Repeat the following data exactly, omitting pictures.
Start of Listed entries
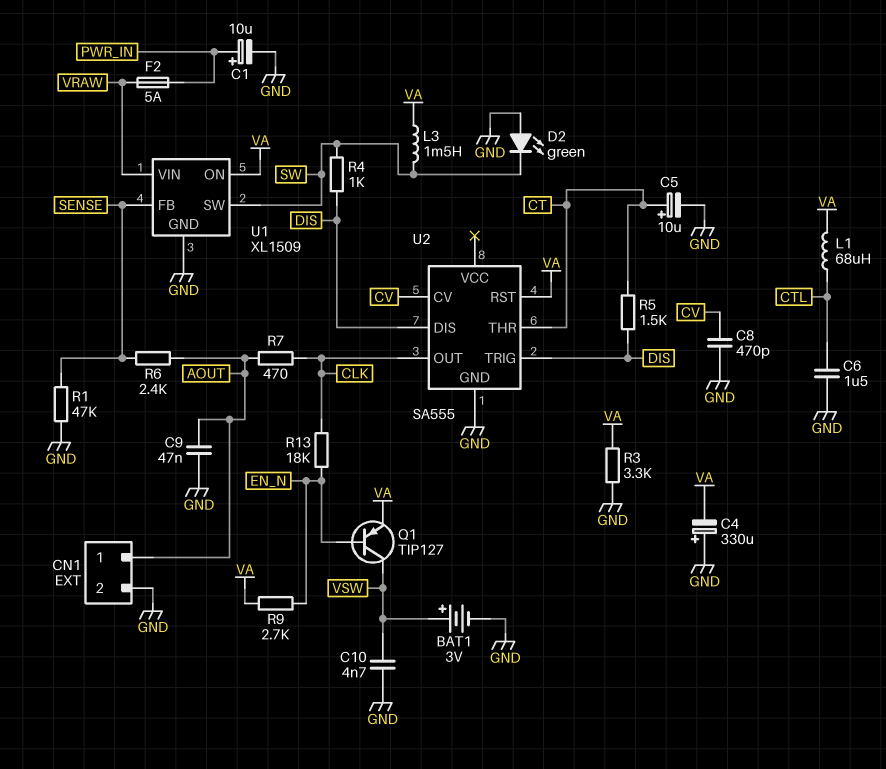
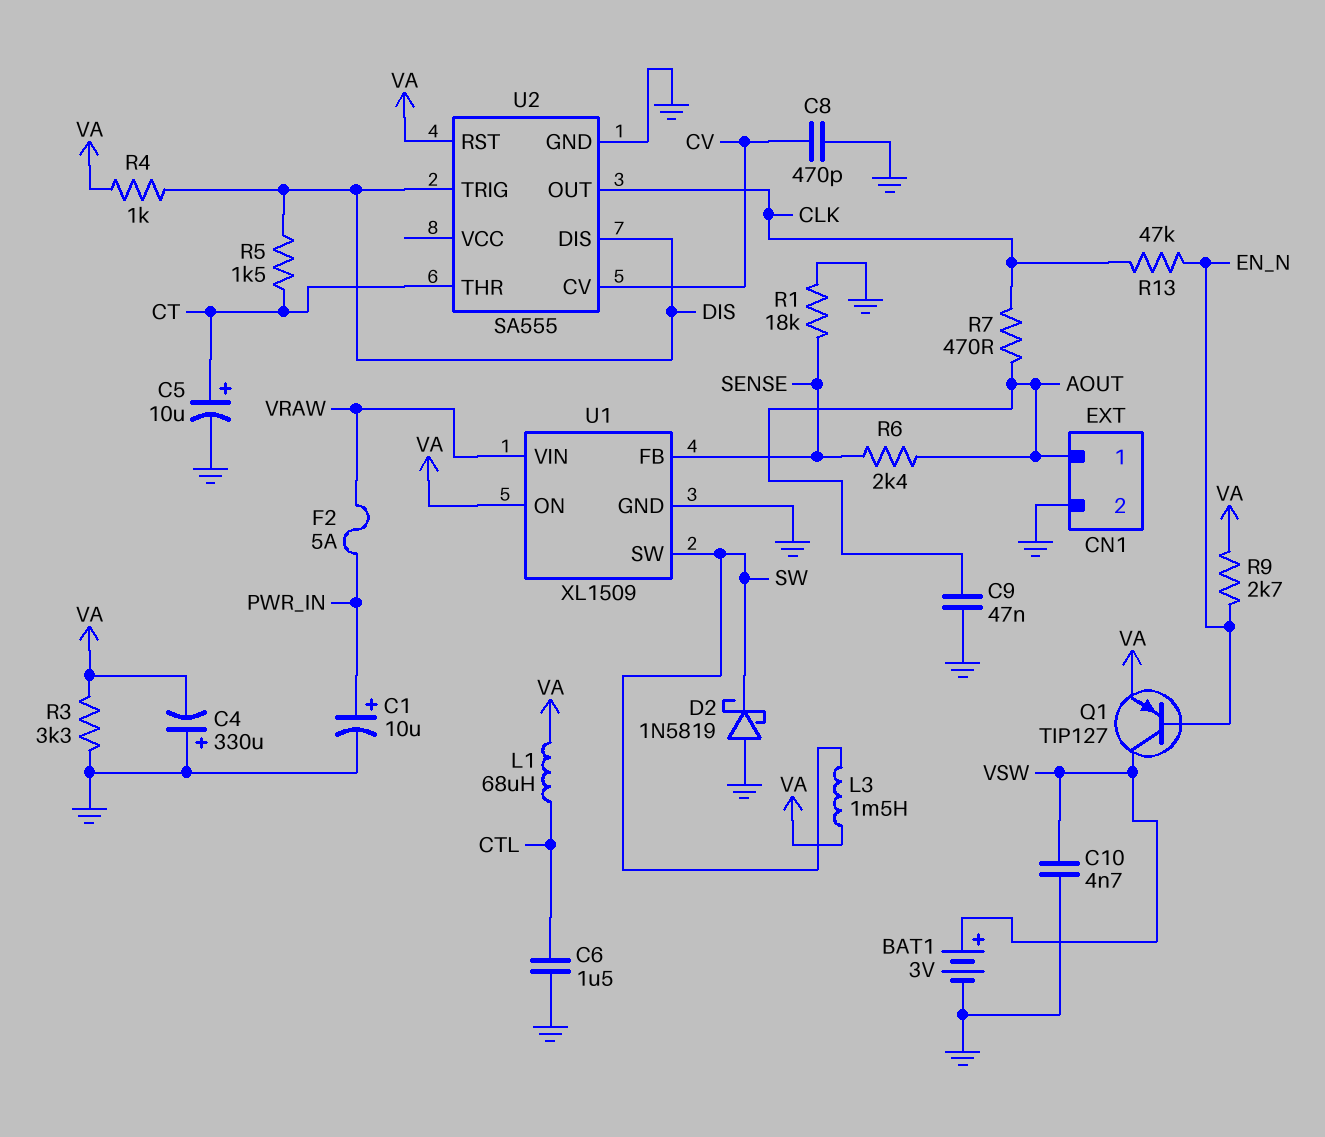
D2: LED green (A GND, K SW) -> schottky 1N5819 (A GND, K SW)
R1: 47k (GND, SENSE) -> 18k (GND, SENSE)
R4: 1k (DIS, SW) -> 1k (DIS, VA)
R13: 18k (CLK, EN_N) -> 47k (CLK, EN_N)

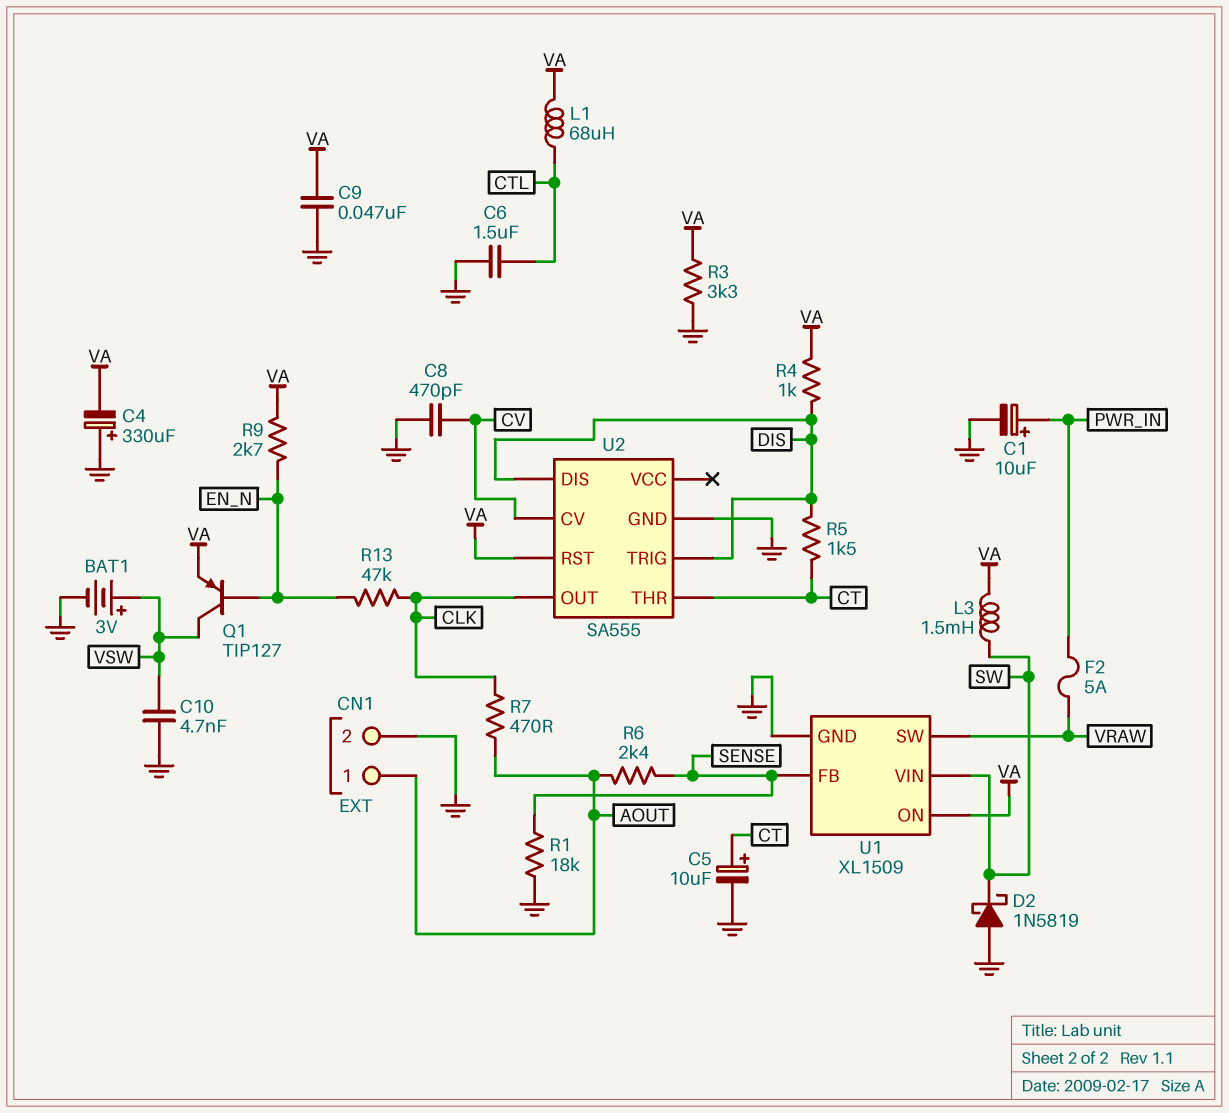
C9: 47nF (AOUT, GND) -> 47nF (GND, VA)
U1 pin SW: SW -> VRAW
U1 pin VIN: VRAW -> SW

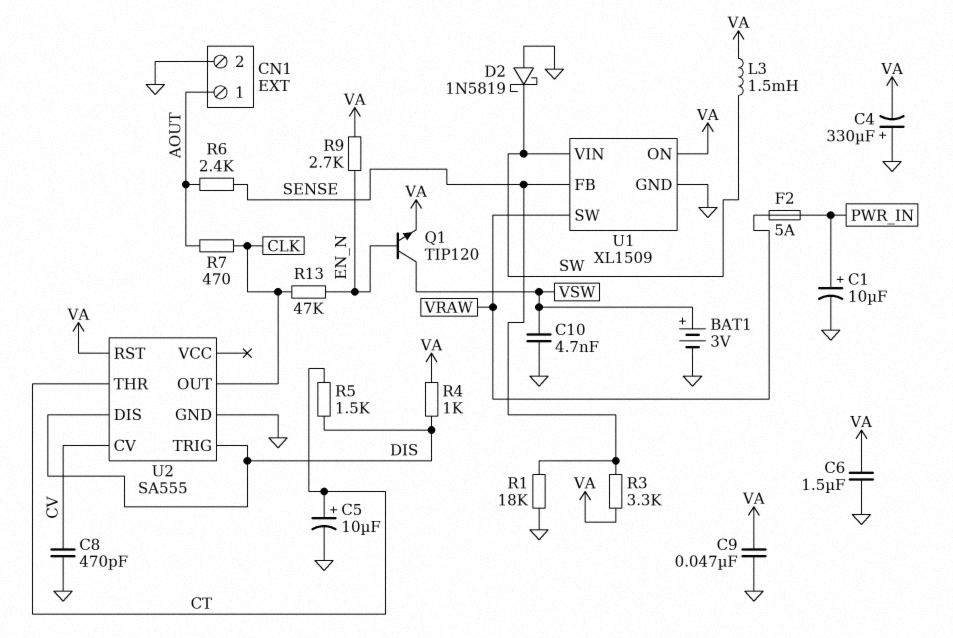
C6: 1.5uF (CTL, GND) -> 1.5uF (GND, VA)
L1: 68uH (CTL, VA) -> none
Q1: PNP TIP127 (B EN_N, C VSW, E VA) -> NPN TIP120 (B EN_N, C VSW, E VA)
R3: 3.3k (GND, VA) -> 3.3k (SENSE, VA)

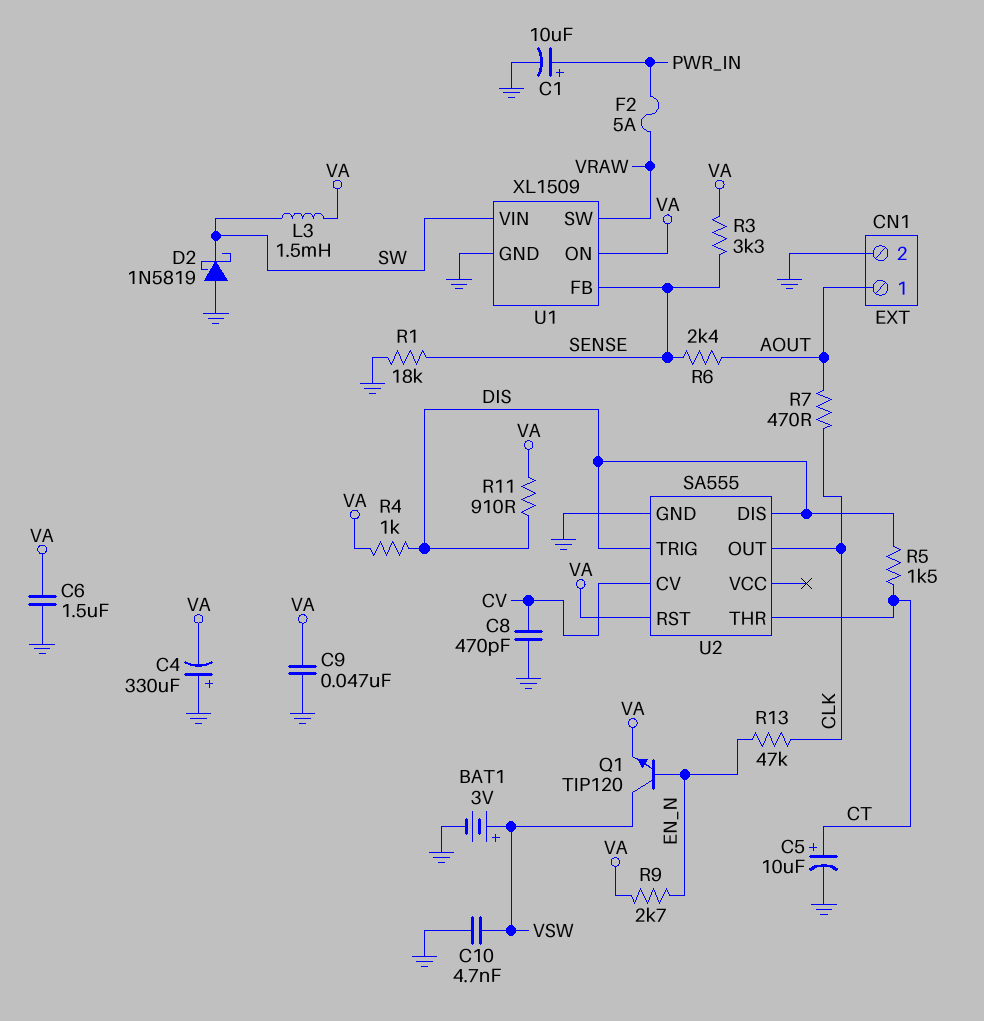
R11: none -> 910 (DIS, VA)

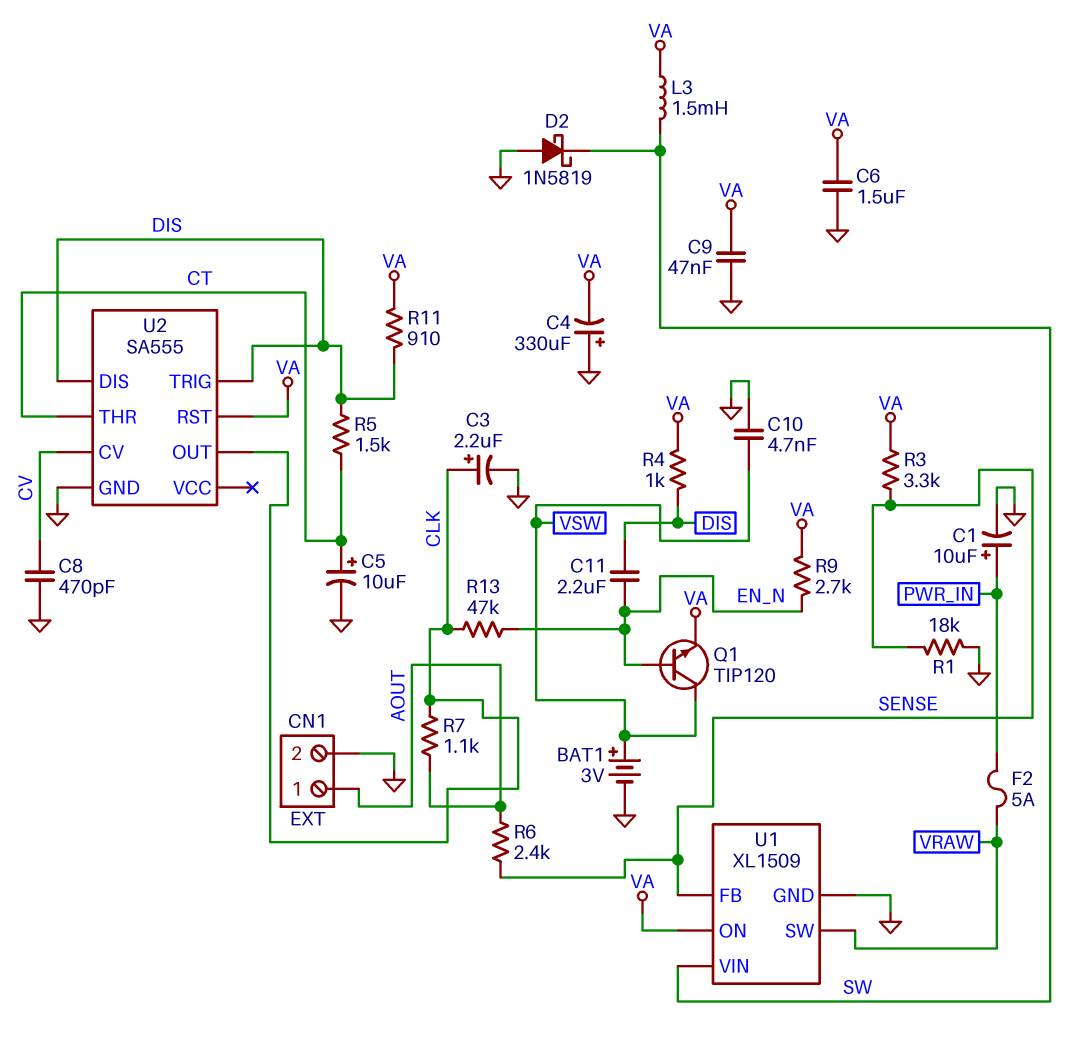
C3: none -> 2.2uF (plus CLK, minus GND)
C11: none -> 2.2uF (DIS, EN_N)
R7: 470 (AOUT, CLK) -> 1.1k (AOUT, CLK)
End of Listed entries
Solution
D2: LED green (A GND, K SW) -> schottky 1N5819 (A GND, K SW)
R1: 47k (GND, SENSE) -> 18k (GND, SENSE)
R4: 1k (DIS, SW) -> 1k (DIS, VA)
R13: 18k (CLK, EN_N) -> 47k (CLK, EN_N)

C9: 47nF (AOUT, GND) -> 47nF (GND, VA)
U1 pin SW: SW -> VRAW
U1 pin VIN: VRAW -> SW

C6: 1.5uF (CTL, GND) -> 1.5uF (GND, VA)
L1: 68uH (CTL, VA) -> none
Q1: PNP TIP127 (B EN_N, C VSW, E VA) -> NPN TIP120 (B EN_N, C VSW, E VA)
R3: 3.3k (GND, VA) -> 3.3k (SENSE, VA)

R11: none -> 910 (DIS, VA)

C3: none -> 2.2uF (plus CLK, minus GND)
C11: none -> 2.2uF (DIS, EN_N)
R7: 470 (AOUT, CLK) -> 1.1k (AOUT, CLK)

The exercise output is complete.